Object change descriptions

════════════════

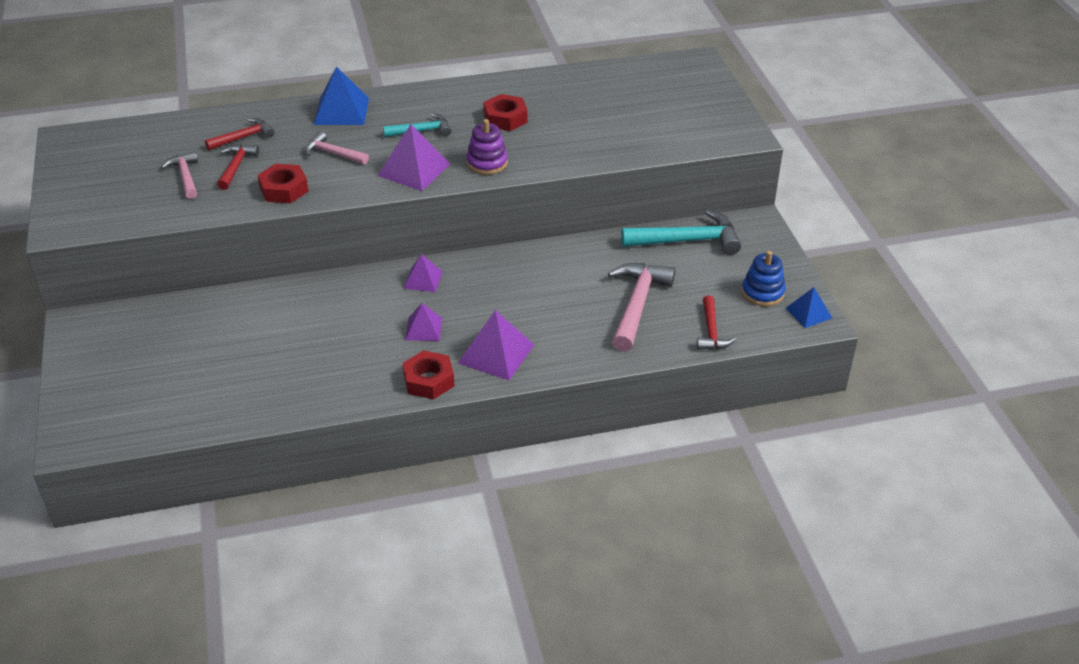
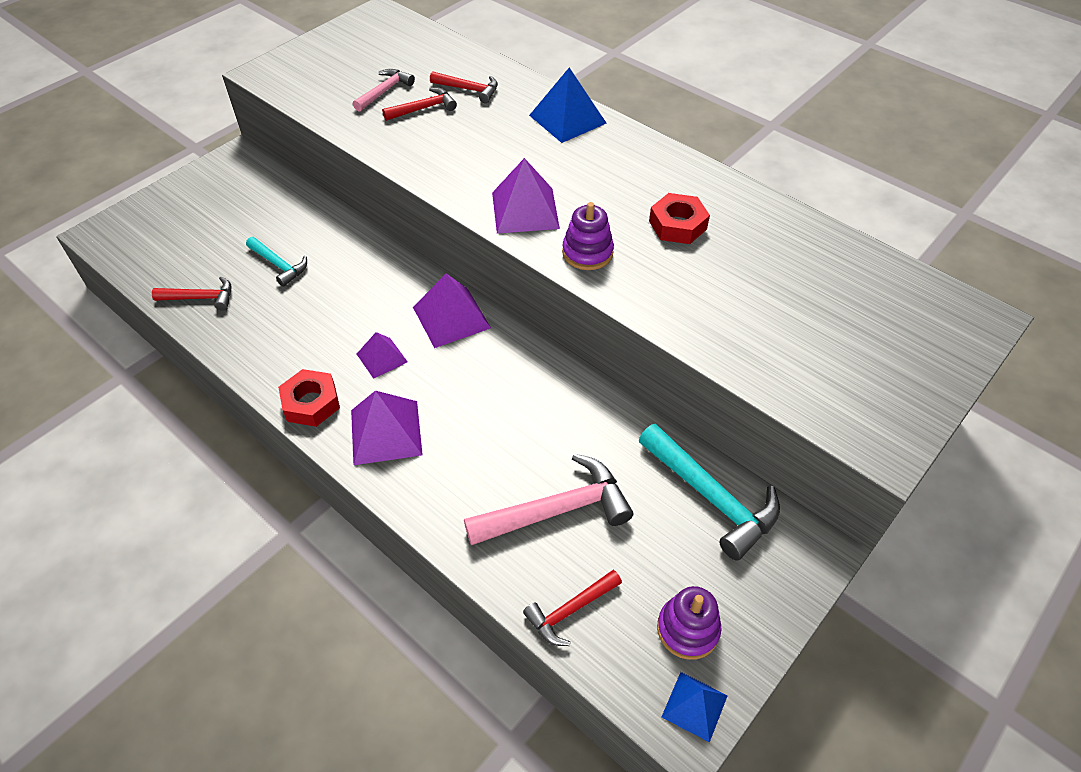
camera: 55 degrees right, 10 degrees up
(241, 403) = (201, 298): none -> red hammer
(284, 189) = (417, 151): red nut -> none
(332, 153) = (498, 149): pink hammer -> none
(422, 131) = (592, 182): turquoise hammer -> turquoise hammer (279, 265)
(423, 280) = (451, 317): purple pyramid -> purple pyramid, size x1.64
(762, 293) = (687, 629): blue stacking toy -> purple stacking toy

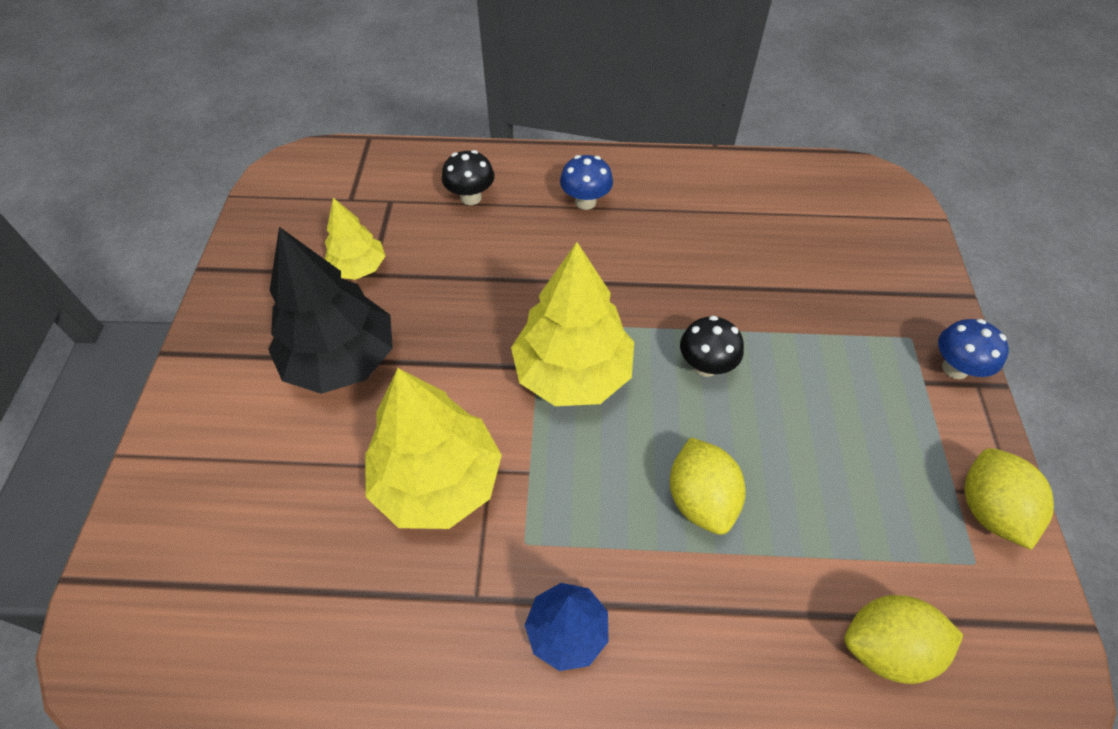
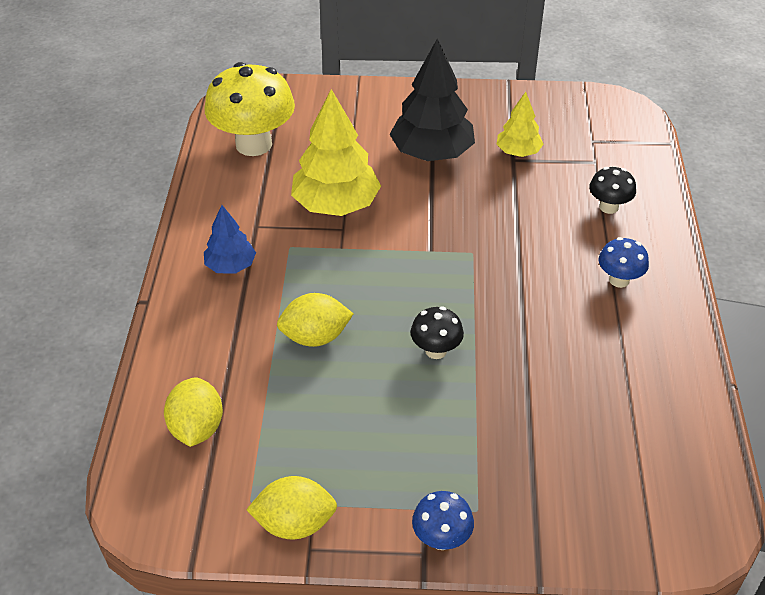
camera: 90 degrees right, 10 degrees down
(263, 620) = (253, 144): none -> yellow mushroom
(573, 373) = (425, 270): yellow tree -> none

════════════════

- _Directions for this task_: Copy out each line of the data that includes the string "purple".

- _Output for this exercise_:
(423, 280) = (451, 317): purple pyramid -> purple pyramid, size x1.64
(762, 293) = (687, 629): blue stacking toy -> purple stacking toy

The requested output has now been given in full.